++++ Records for this exercise

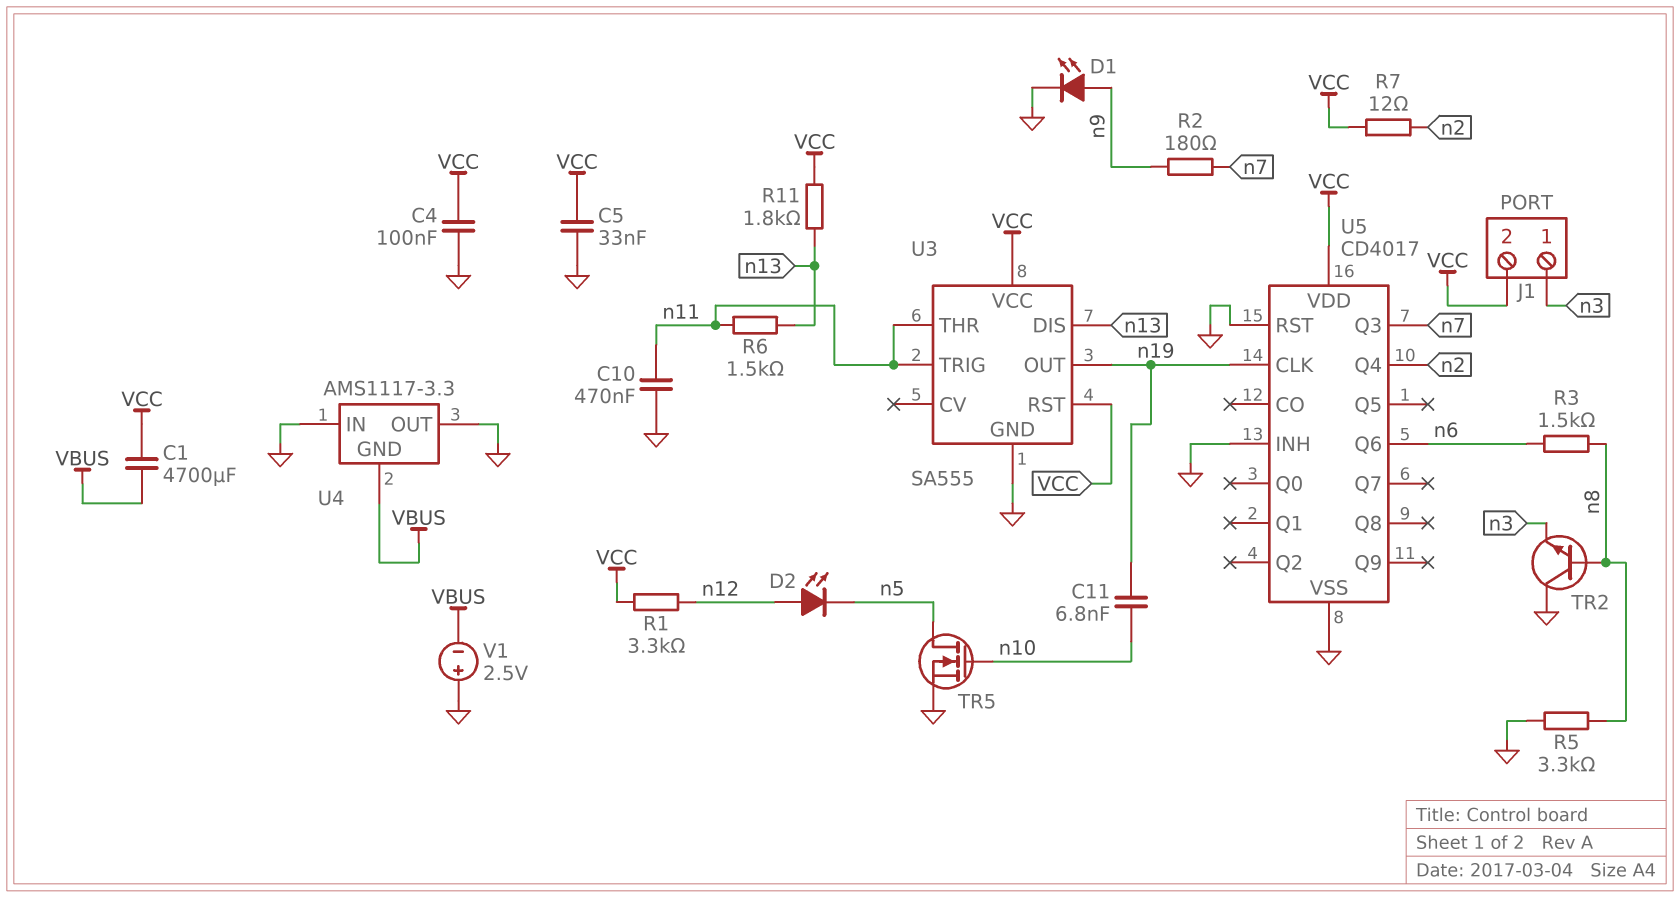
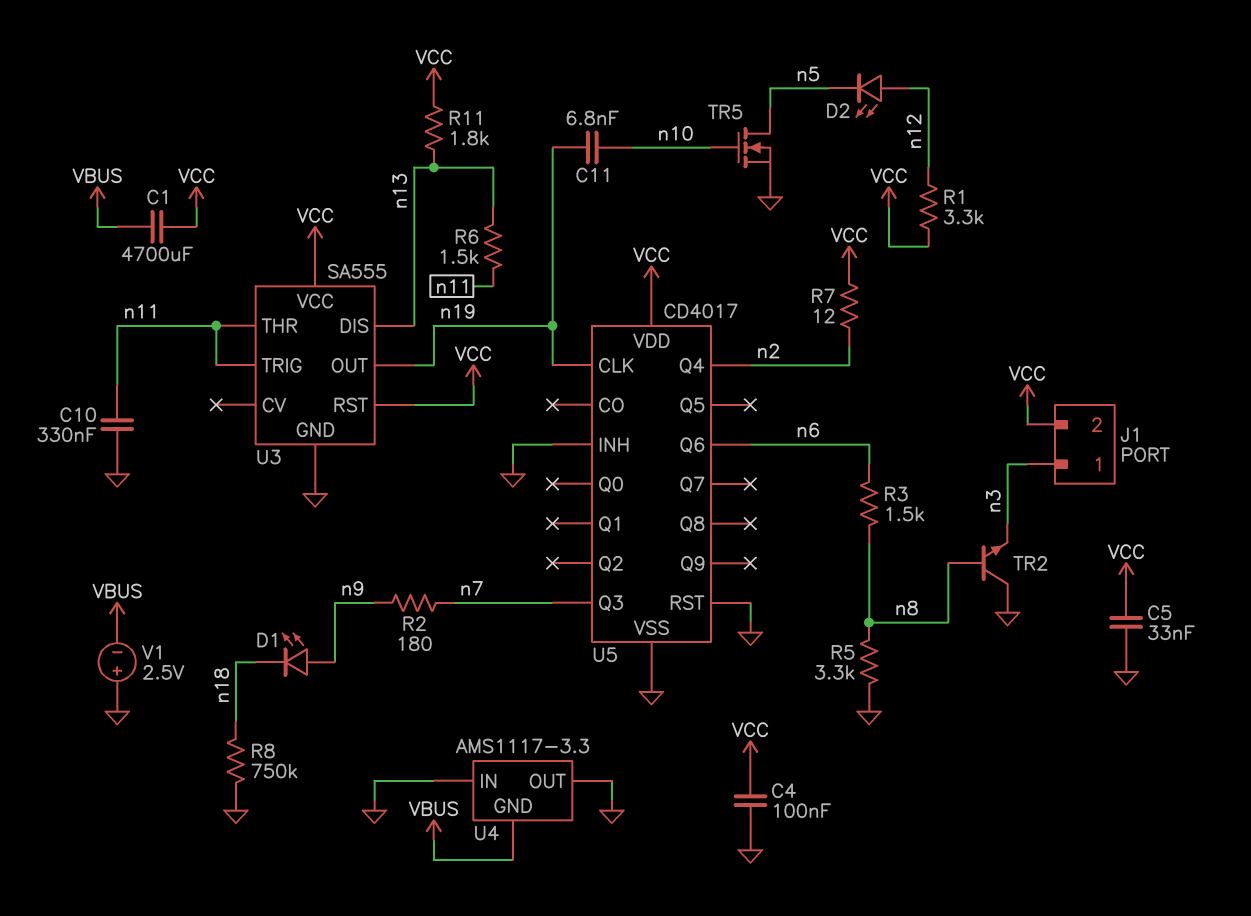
C10: 470nF (GND, n11) -> 330nF (GND, n11)
D1: LED (A n9, K GND) -> LED (A n9, K n18)
R8: none -> 750k (GND, n18)

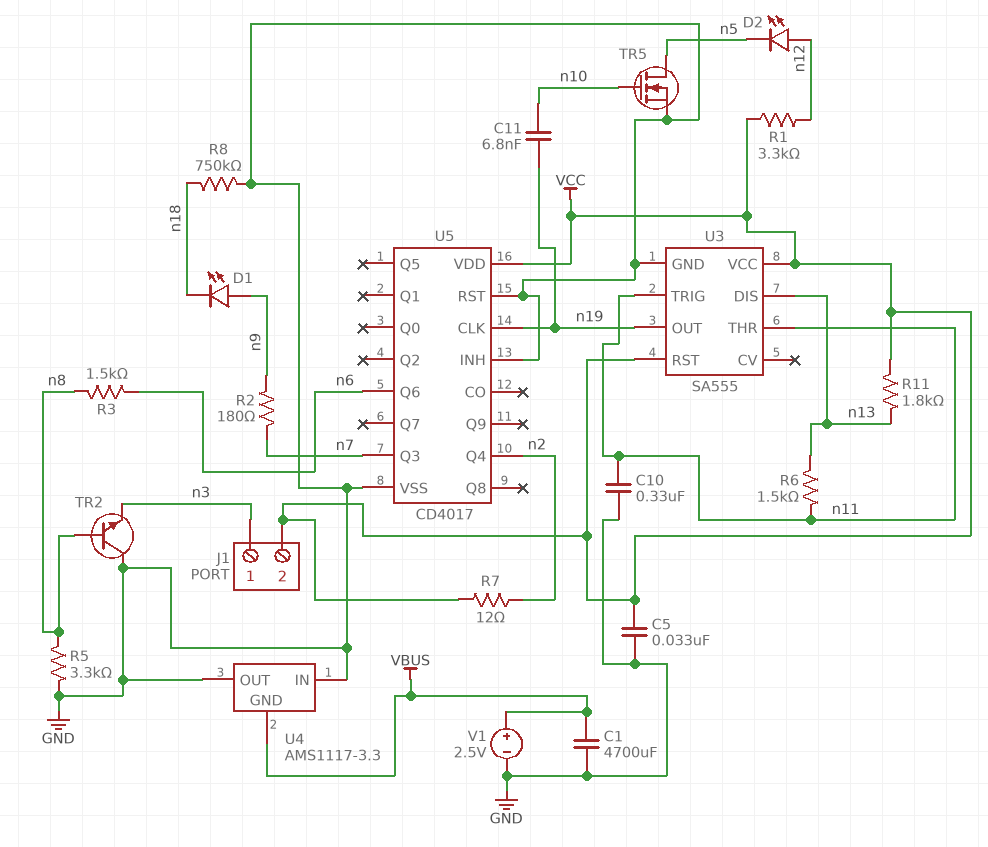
C1: 4700uF (VBUS, VCC) -> 4700uF (GND, VBUS)
C4: 100nF (GND, VCC) -> none
V1: 2.5V (plus GND, minus VBUS) -> 2.5V (plus VBUS, minus GND)

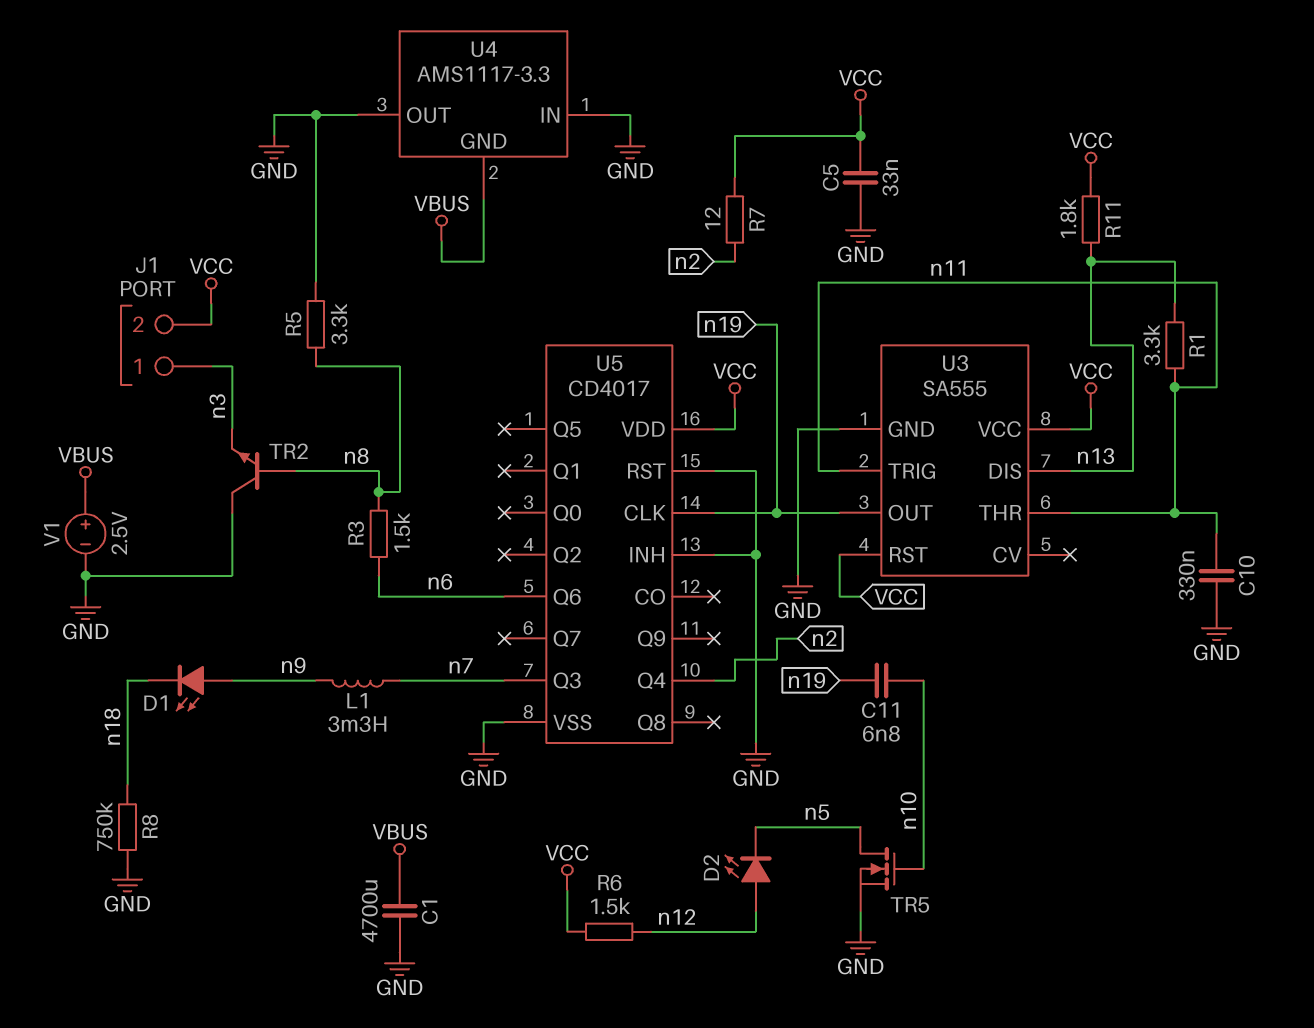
L1: none -> 3.3mH (n7, n9)
R1: 3.3k (VCC, n12) -> 3.3k (n11, n13)
R2: 180 (n7, n9) -> none
R6: 1.5k (n11, n13) -> 1.5k (VCC, n12)

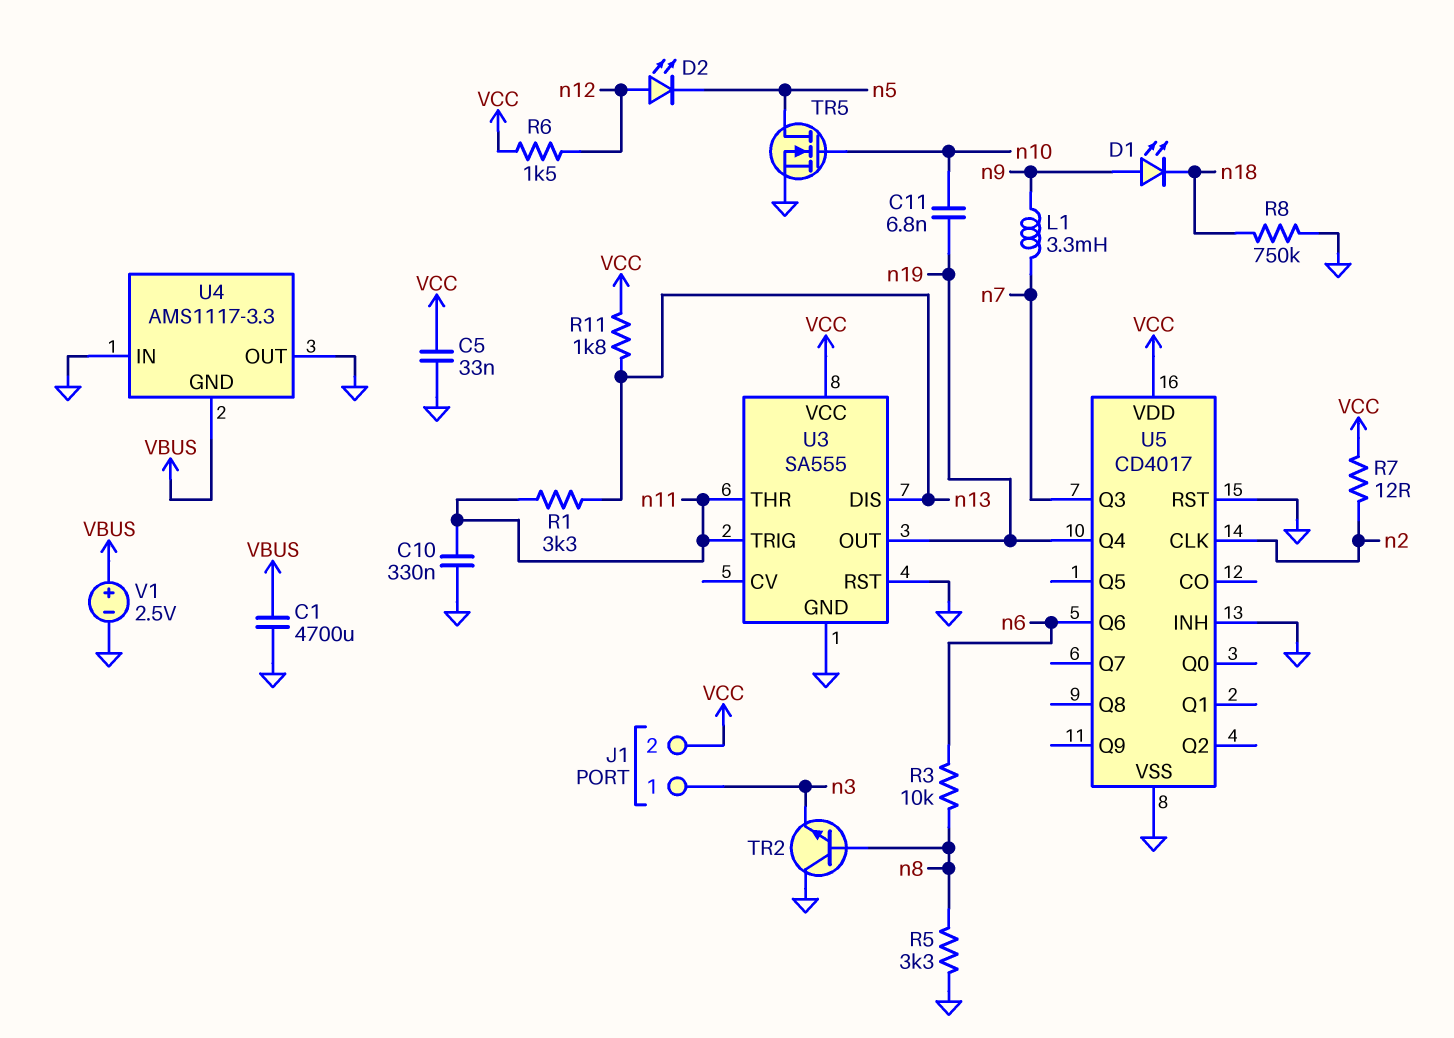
R3: 1.5k (n6, n8) -> 10k (n6, n8)
U3 pin RST: VCC -> GND
U5 pin CLK: n19 -> n2
U5 pin Q4: n2 -> n19

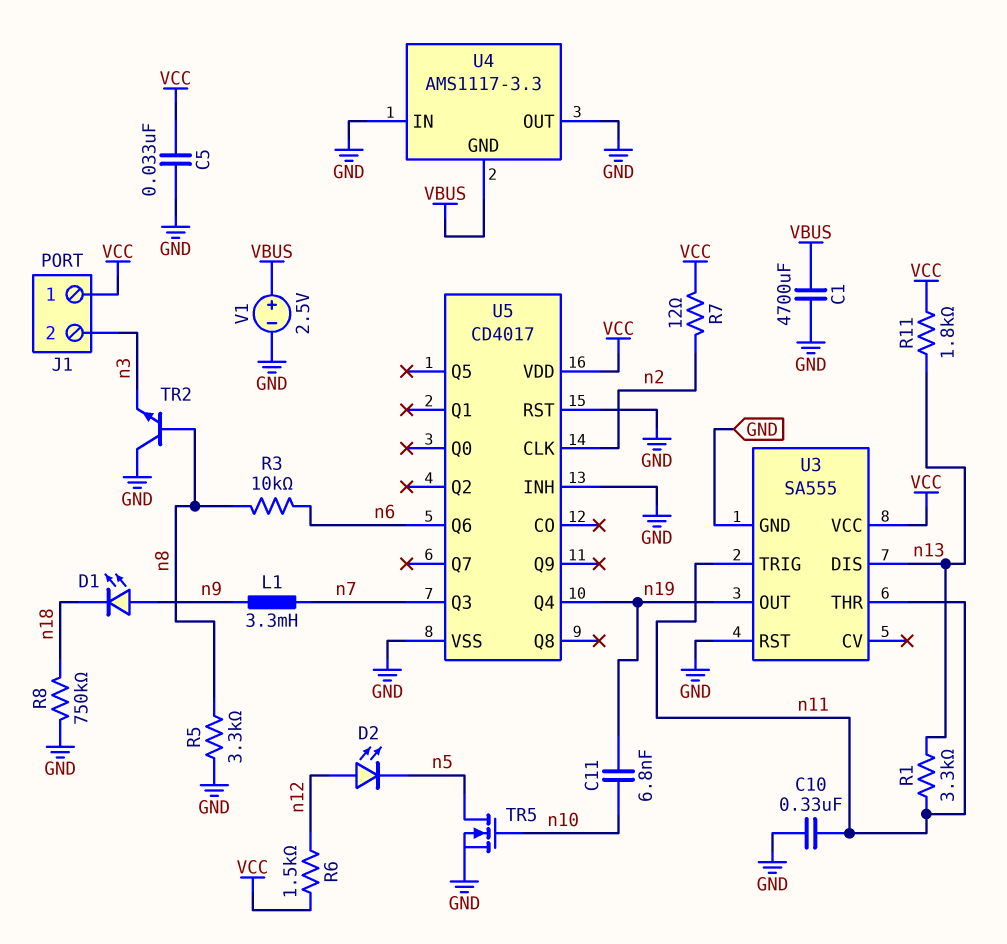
J1 pin 1: n3 -> VCC
J1 pin 2: VCC -> n3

++++++++

▸ Try it:
Write out exactly, and only, the lines running from the line with "R3: 1.5k (n6, n8) -> 10k (n6, n8)" to the last line above, both included, with all pictures omitted.

▸ Task answer:
R3: 1.5k (n6, n8) -> 10k (n6, n8)
U3 pin RST: VCC -> GND
U5 pin CLK: n19 -> n2
U5 pin Q4: n2 -> n19

J1 pin 1: n3 -> VCC
J1 pin 2: VCC -> n3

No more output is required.